Task objective: When you output the entries, begin with the first line and end with the line containing "The russet hardcover", keeping each line exactly as it is.

Source material:
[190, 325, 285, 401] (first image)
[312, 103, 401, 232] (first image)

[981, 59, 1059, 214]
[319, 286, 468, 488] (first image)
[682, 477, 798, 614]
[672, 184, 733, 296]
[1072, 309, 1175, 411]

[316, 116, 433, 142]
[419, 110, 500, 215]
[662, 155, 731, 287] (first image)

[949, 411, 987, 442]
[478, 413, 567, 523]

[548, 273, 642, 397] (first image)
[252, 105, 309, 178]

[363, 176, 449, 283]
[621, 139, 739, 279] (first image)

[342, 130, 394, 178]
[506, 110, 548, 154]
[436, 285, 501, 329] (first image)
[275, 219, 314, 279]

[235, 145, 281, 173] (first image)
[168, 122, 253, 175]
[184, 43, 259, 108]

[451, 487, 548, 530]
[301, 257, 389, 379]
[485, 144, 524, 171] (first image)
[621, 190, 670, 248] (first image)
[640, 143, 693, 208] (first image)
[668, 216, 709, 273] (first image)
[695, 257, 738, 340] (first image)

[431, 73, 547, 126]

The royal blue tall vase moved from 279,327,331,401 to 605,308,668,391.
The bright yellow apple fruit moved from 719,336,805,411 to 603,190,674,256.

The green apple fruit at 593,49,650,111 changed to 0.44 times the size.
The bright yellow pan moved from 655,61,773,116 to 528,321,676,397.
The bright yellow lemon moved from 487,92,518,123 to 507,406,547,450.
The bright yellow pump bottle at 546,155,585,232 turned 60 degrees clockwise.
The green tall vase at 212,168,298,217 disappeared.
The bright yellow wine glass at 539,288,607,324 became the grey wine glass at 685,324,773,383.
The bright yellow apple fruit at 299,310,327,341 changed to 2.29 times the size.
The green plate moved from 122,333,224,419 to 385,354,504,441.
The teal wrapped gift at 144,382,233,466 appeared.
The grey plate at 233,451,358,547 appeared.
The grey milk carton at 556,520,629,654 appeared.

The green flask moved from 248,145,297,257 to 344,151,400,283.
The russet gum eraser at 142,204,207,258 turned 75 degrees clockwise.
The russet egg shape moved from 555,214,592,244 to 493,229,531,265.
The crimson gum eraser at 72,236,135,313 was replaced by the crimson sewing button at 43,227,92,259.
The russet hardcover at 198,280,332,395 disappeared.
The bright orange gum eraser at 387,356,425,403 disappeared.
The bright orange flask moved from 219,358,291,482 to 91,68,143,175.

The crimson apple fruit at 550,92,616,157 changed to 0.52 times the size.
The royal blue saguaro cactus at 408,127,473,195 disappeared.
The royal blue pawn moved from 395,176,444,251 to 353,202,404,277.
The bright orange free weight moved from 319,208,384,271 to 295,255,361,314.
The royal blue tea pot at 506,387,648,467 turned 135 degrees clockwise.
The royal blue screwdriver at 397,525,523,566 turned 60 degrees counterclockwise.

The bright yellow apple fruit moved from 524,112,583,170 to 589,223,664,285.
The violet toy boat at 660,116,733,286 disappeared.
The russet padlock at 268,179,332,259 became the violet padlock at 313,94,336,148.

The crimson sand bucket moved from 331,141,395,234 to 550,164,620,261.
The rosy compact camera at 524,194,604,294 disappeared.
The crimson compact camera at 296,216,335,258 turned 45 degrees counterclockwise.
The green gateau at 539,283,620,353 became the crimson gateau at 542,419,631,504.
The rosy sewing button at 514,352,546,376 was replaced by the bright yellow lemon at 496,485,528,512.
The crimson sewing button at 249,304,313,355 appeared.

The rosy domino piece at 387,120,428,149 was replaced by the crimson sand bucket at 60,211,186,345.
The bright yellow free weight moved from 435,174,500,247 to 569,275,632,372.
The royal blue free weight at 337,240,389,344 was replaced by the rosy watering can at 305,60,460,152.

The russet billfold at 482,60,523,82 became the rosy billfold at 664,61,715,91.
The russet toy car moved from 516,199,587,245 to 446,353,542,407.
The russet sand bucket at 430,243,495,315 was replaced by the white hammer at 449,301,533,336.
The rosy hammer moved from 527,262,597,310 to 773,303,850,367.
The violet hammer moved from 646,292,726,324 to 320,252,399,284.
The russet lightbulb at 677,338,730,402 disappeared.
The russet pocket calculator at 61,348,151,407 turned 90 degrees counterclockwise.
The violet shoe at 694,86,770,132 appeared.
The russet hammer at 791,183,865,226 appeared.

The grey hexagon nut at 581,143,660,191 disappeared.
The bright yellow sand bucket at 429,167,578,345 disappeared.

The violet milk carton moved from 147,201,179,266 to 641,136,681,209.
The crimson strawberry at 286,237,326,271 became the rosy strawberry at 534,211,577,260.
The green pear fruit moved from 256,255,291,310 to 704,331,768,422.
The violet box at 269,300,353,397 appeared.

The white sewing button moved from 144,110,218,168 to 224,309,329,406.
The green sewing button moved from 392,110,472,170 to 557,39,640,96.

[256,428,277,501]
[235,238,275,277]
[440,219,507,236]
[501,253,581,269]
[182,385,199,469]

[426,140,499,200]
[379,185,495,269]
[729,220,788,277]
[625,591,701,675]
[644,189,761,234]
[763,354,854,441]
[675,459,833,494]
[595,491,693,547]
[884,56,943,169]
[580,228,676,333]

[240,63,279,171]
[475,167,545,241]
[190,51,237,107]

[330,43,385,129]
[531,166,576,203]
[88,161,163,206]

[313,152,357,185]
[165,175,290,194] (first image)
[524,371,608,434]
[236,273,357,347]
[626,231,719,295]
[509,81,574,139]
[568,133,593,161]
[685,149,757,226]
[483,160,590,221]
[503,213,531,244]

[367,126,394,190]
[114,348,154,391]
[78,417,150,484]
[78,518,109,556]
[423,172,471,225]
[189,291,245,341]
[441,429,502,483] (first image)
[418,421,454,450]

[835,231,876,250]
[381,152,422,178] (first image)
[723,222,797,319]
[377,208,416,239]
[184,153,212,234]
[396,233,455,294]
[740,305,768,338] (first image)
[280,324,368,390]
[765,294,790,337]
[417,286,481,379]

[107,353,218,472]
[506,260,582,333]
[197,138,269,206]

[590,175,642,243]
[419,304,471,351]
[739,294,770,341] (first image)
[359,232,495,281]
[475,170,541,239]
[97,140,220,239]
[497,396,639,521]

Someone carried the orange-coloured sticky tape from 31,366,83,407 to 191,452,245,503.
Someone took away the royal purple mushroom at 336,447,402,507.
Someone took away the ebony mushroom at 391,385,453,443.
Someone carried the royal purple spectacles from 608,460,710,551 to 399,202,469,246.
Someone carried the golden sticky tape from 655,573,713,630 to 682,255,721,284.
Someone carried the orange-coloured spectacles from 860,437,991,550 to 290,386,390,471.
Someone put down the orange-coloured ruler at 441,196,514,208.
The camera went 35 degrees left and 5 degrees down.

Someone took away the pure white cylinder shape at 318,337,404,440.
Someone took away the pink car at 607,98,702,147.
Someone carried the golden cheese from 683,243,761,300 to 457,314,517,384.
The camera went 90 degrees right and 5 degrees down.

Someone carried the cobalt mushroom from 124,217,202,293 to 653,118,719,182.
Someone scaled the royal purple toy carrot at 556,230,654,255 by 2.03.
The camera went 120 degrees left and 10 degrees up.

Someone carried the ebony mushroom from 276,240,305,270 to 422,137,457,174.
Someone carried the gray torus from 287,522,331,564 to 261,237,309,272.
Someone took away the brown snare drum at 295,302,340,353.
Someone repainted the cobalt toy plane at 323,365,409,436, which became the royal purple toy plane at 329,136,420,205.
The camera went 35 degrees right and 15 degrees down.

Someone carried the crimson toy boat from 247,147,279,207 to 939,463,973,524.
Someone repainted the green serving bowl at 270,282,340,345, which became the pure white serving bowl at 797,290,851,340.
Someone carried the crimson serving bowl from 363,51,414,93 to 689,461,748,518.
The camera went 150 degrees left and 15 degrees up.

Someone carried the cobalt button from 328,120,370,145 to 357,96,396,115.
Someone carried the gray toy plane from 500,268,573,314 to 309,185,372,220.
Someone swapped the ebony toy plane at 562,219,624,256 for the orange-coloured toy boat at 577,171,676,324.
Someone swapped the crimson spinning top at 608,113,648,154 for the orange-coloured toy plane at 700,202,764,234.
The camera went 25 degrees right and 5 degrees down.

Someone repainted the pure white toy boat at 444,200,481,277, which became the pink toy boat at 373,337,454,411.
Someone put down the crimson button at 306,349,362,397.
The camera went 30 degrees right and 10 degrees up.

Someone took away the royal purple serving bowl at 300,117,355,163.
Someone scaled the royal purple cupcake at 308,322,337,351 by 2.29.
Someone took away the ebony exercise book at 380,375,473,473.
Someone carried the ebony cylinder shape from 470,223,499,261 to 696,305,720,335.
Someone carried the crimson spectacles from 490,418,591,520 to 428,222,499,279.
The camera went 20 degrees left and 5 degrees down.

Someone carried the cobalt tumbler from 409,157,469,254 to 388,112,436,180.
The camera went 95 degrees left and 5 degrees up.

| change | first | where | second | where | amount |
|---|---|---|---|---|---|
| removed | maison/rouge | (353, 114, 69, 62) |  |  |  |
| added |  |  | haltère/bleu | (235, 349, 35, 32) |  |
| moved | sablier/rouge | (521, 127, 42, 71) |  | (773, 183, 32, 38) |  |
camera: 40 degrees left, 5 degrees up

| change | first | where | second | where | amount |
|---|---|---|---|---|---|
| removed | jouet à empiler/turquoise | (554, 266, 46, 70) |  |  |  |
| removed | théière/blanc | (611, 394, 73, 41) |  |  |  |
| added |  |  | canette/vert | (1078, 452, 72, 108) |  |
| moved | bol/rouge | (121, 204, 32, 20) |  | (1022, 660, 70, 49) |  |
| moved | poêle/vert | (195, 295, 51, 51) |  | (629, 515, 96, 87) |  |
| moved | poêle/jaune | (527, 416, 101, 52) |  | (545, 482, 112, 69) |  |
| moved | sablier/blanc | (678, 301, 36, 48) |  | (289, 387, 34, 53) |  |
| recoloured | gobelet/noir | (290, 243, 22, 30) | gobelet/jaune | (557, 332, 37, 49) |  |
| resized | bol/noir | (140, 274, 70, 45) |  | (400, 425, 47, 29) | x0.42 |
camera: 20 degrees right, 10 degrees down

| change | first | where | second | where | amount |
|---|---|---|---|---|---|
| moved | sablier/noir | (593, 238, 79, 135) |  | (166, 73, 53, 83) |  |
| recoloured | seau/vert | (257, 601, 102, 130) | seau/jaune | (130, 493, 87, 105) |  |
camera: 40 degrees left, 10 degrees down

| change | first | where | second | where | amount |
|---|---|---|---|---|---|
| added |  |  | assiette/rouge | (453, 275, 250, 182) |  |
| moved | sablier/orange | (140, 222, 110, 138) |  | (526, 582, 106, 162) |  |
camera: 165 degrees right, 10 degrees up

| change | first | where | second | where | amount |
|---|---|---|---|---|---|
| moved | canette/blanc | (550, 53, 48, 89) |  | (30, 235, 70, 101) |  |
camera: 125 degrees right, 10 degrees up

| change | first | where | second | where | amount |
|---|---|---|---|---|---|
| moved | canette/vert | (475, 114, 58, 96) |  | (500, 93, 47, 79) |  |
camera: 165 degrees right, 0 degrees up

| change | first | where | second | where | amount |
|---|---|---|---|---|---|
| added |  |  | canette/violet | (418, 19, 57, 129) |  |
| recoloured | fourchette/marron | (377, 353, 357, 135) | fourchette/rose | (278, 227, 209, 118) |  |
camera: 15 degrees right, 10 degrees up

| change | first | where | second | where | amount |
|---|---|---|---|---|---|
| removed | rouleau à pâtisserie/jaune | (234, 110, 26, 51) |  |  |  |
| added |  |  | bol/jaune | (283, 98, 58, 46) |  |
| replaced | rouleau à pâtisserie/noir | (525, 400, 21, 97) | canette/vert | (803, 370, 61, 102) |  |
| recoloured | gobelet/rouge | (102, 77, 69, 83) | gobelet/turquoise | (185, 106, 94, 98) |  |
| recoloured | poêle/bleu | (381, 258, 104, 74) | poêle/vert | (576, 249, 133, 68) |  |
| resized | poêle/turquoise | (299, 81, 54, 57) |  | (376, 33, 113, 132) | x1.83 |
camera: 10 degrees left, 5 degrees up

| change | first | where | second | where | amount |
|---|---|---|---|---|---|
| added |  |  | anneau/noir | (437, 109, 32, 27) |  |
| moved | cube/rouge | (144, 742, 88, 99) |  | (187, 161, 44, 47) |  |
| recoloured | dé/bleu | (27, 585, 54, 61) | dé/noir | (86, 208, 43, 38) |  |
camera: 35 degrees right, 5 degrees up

Answer for this exercise:
[190, 325, 285, 401] (first image)
[312, 103, 401, 232] (first image)

[981, 59, 1059, 214]
[319, 286, 468, 488] (first image)
[682, 477, 798, 614]
[672, 184, 733, 296]
[1072, 309, 1175, 411]

[316, 116, 433, 142]
[419, 110, 500, 215]
[662, 155, 731, 287] (first image)

[949, 411, 987, 442]
[478, 413, 567, 523]

[548, 273, 642, 397] (first image)
[252, 105, 309, 178]

[363, 176, 449, 283]
[621, 139, 739, 279] (first image)

[342, 130, 394, 178]
[506, 110, 548, 154]
[436, 285, 501, 329] (first image)
[275, 219, 314, 279]

[235, 145, 281, 173] (first image)
[168, 122, 253, 175]
[184, 43, 259, 108]

[451, 487, 548, 530]
[301, 257, 389, 379]
[485, 144, 524, 171] (first image)
[621, 190, 670, 248] (first image)
[640, 143, 693, 208] (first image)
[668, 216, 709, 273] (first image)
[695, 257, 738, 340] (first image)

[431, 73, 547, 126]

The royal blue tall vase moved from 279,327,331,401 to 605,308,668,391.
The bright yellow apple fruit moved from 719,336,805,411 to 603,190,674,256.

The green apple fruit at 593,49,650,111 changed to 0.44 times the size.
The bright yellow pan moved from 655,61,773,116 to 528,321,676,397.
The bright yellow lemon moved from 487,92,518,123 to 507,406,547,450.
The bright yellow pump bottle at 546,155,585,232 turned 60 degrees clockwise.
The green tall vase at 212,168,298,217 disappeared.
The bright yellow wine glass at 539,288,607,324 became the grey wine glass at 685,324,773,383.
The bright yellow apple fruit at 299,310,327,341 changed to 2.29 times the size.
The green plate moved from 122,333,224,419 to 385,354,504,441.
The teal wrapped gift at 144,382,233,466 appeared.
The grey plate at 233,451,358,547 appeared.
The grey milk carton at 556,520,629,654 appeared.

The green flask moved from 248,145,297,257 to 344,151,400,283.
The russet gum eraser at 142,204,207,258 turned 75 degrees clockwise.
The russet egg shape moved from 555,214,592,244 to 493,229,531,265.
The crimson gum eraser at 72,236,135,313 was replaced by the crimson sewing button at 43,227,92,259.
The russet hardcover at 198,280,332,395 disappeared.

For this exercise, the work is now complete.